### [Required work]
Write out, word for word, only the lines from the one containing "window: (289, 519) -> (858, 755), moved" through the final line of the data.

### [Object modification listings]
__________________________________________________

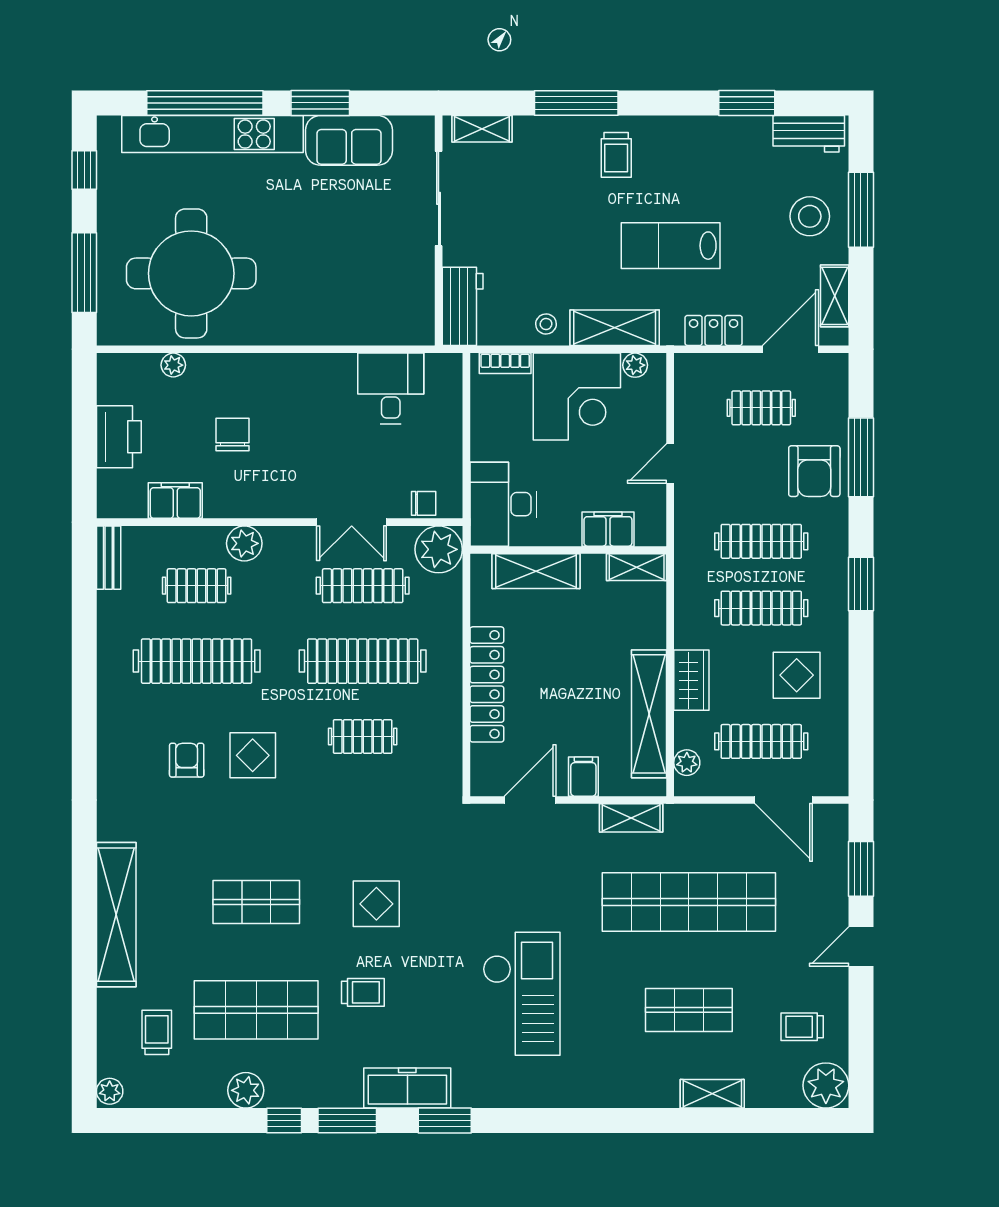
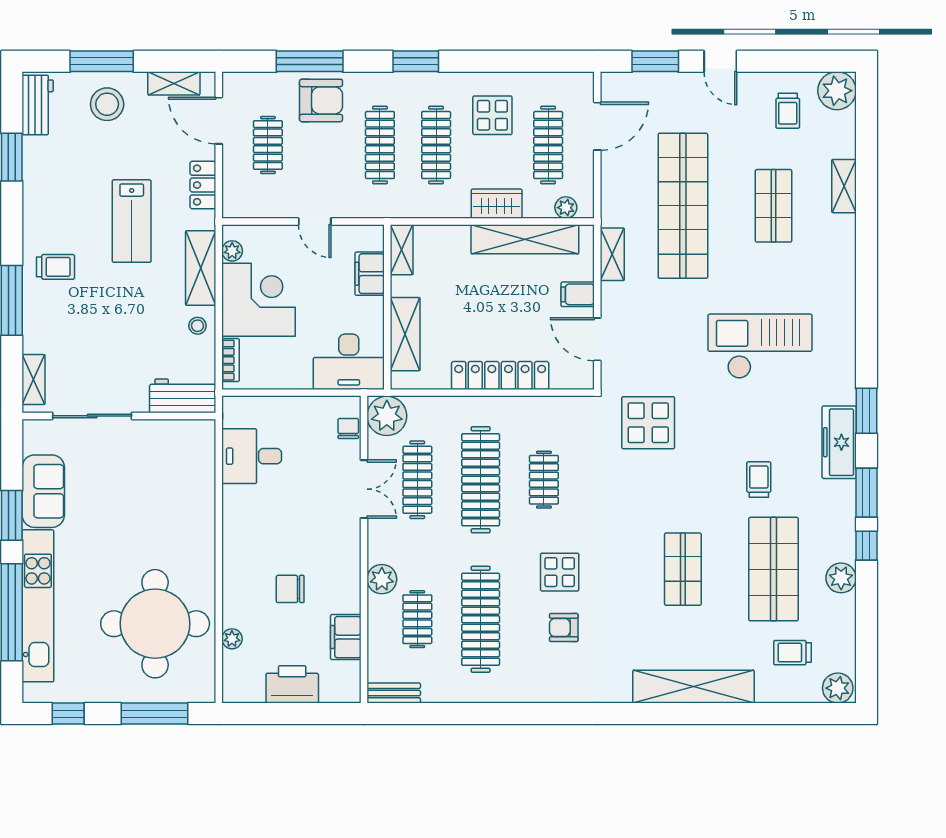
display table: (376, 904) -> (648, 423), moved, width x1.36, depth x1.36
plant: (110, 1091) -> (838, 688), width x1.38, depth x1.38

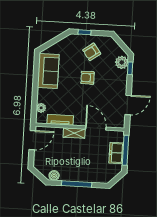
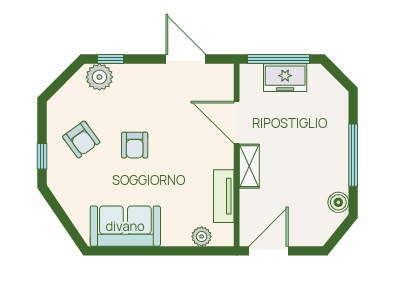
door: (96, 128) -> (237, 122), hinge flipped
door: (32, 140) -> (269, 251), hinge flipped

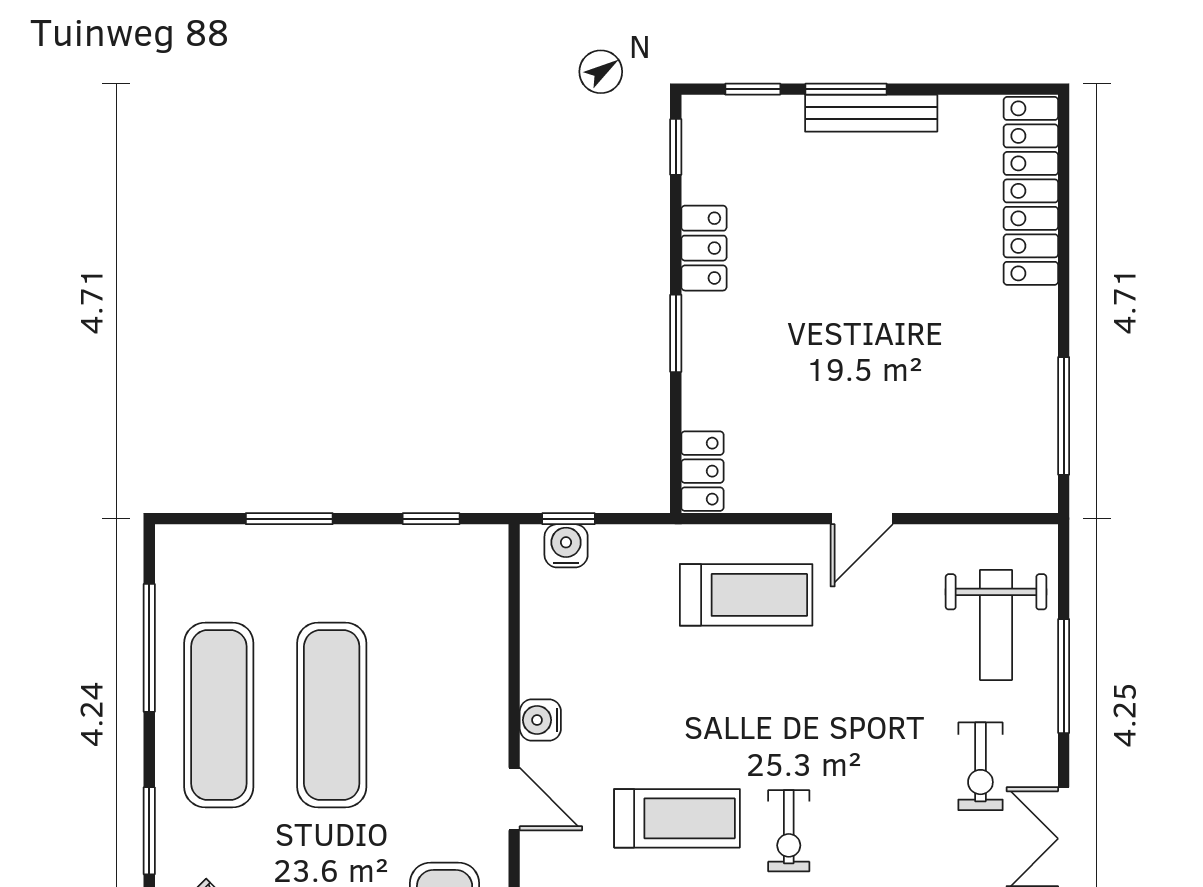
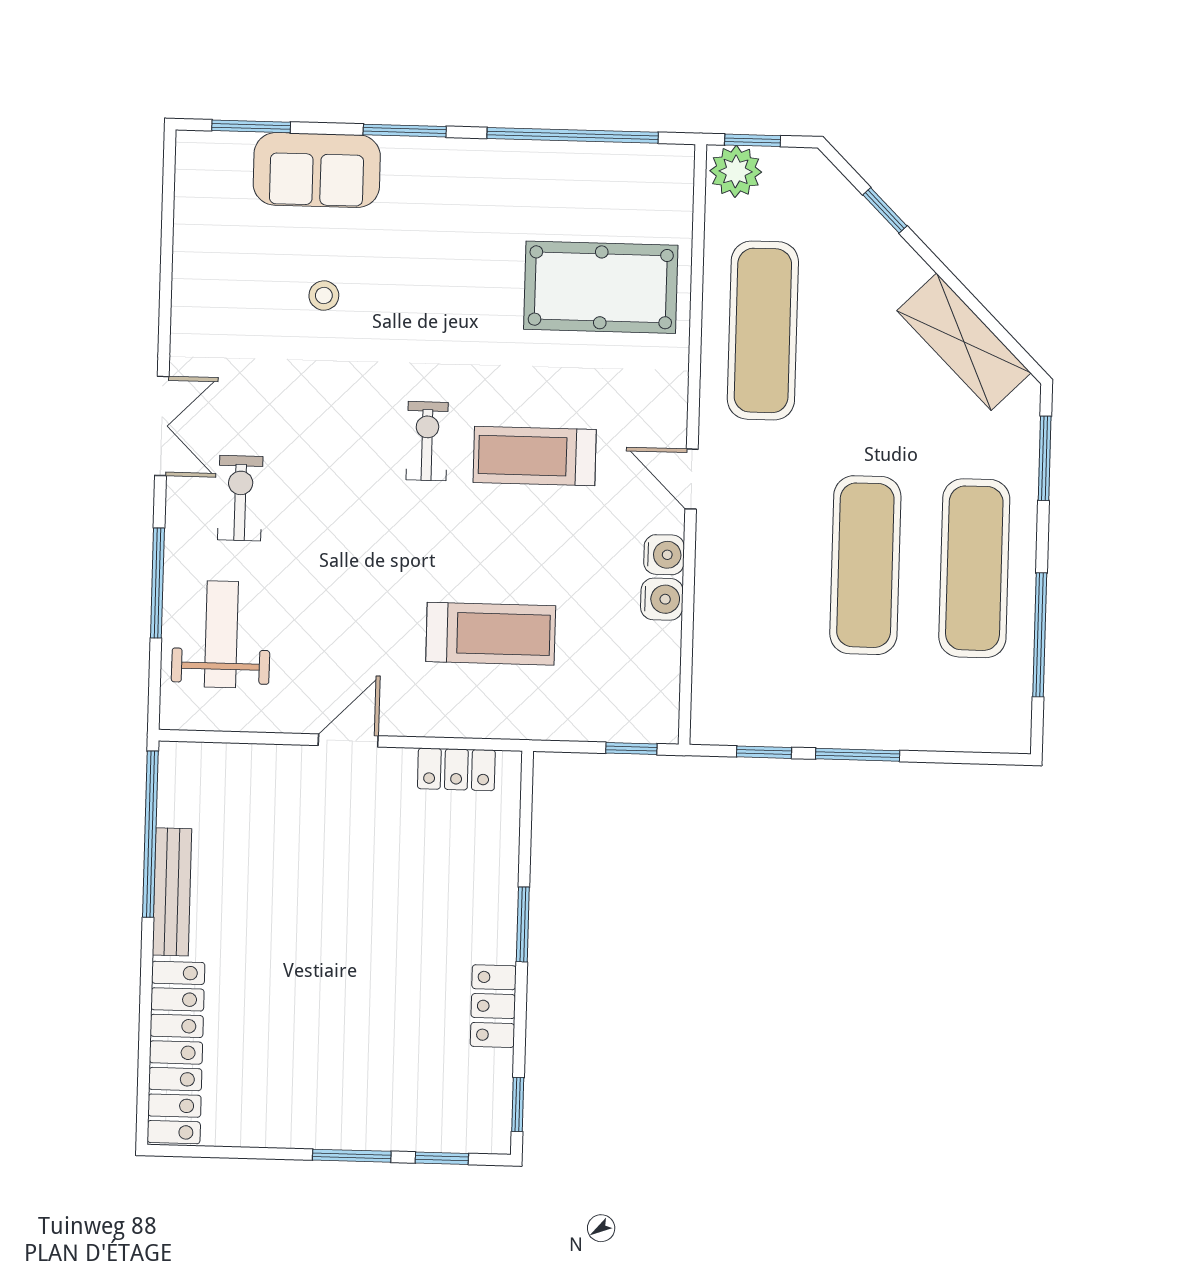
bench: (871, 113) -> (172, 892), moved, turned 90
window: (1064, 416) -> (150, 834), width x1.46
locker: (702, 471) -> (456, 769), moved, turned -90
window: (289, 519) -> (858, 755), moved
water cooler: (566, 546) -> (662, 599), moved, turned -90
treadmill: (746, 595) -> (491, 634), moved, turned 180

__________________________________________________

### [Output of the exercise]
window: (289, 519) -> (858, 755), moved
water cooler: (566, 546) -> (662, 599), moved, turned -90
treadmill: (746, 595) -> (491, 634), moved, turned 180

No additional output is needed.